### Activity
State how many lines in the following entries hold the word "button". The reply is that number only.

[[ Supplied data, beginning ]]

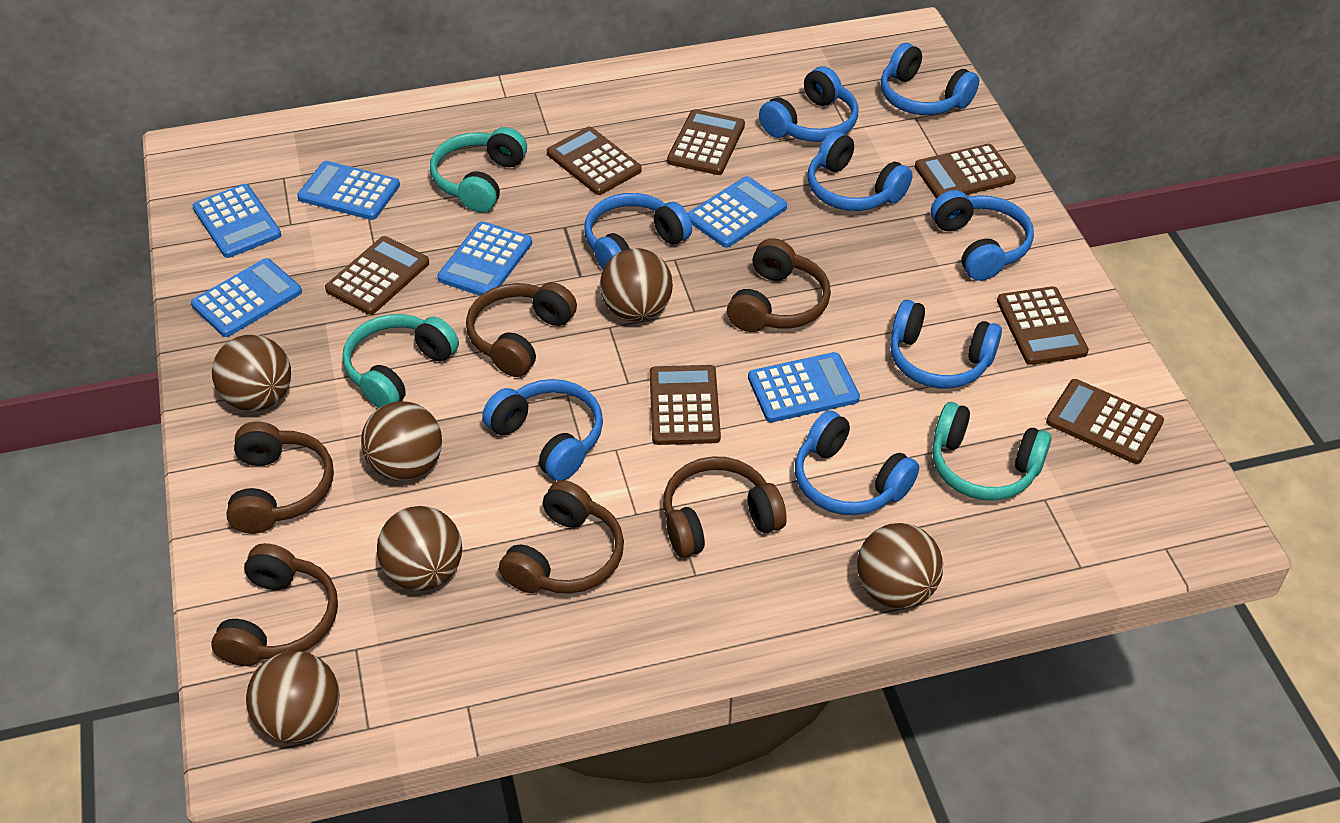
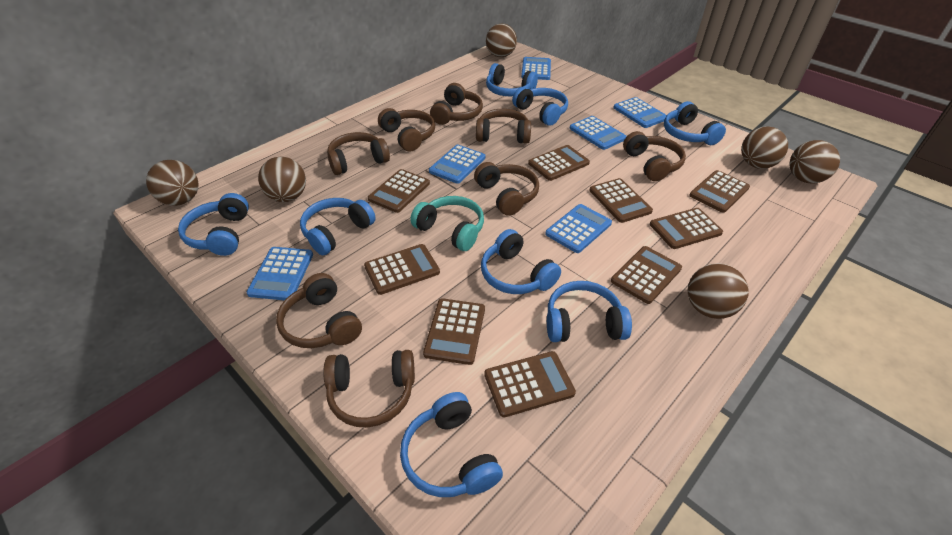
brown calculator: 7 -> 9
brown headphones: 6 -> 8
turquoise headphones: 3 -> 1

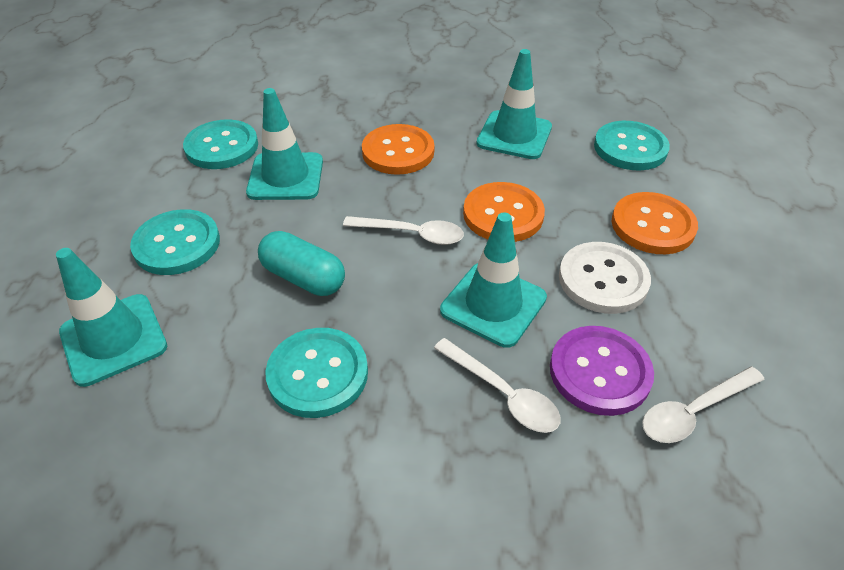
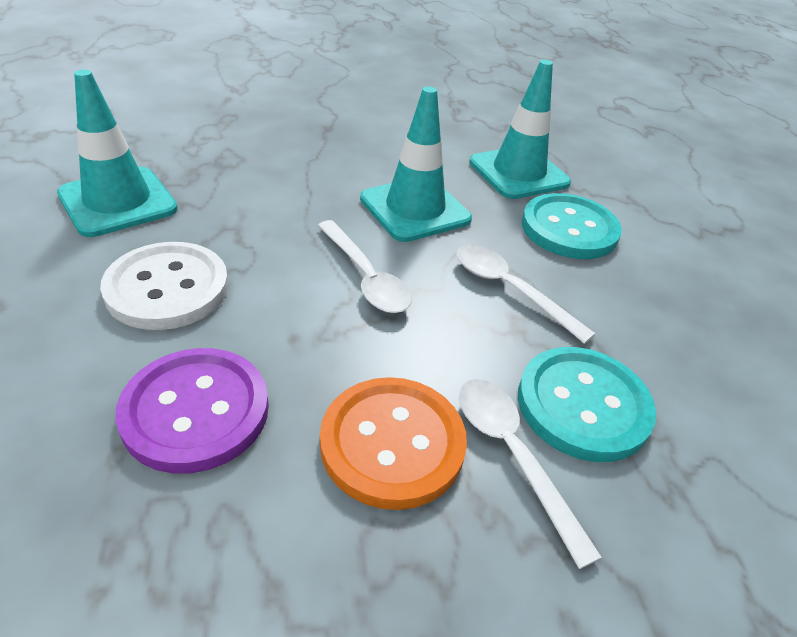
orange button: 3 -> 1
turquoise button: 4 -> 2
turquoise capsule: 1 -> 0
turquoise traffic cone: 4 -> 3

[[ Supplied data, end ]]

### Result
2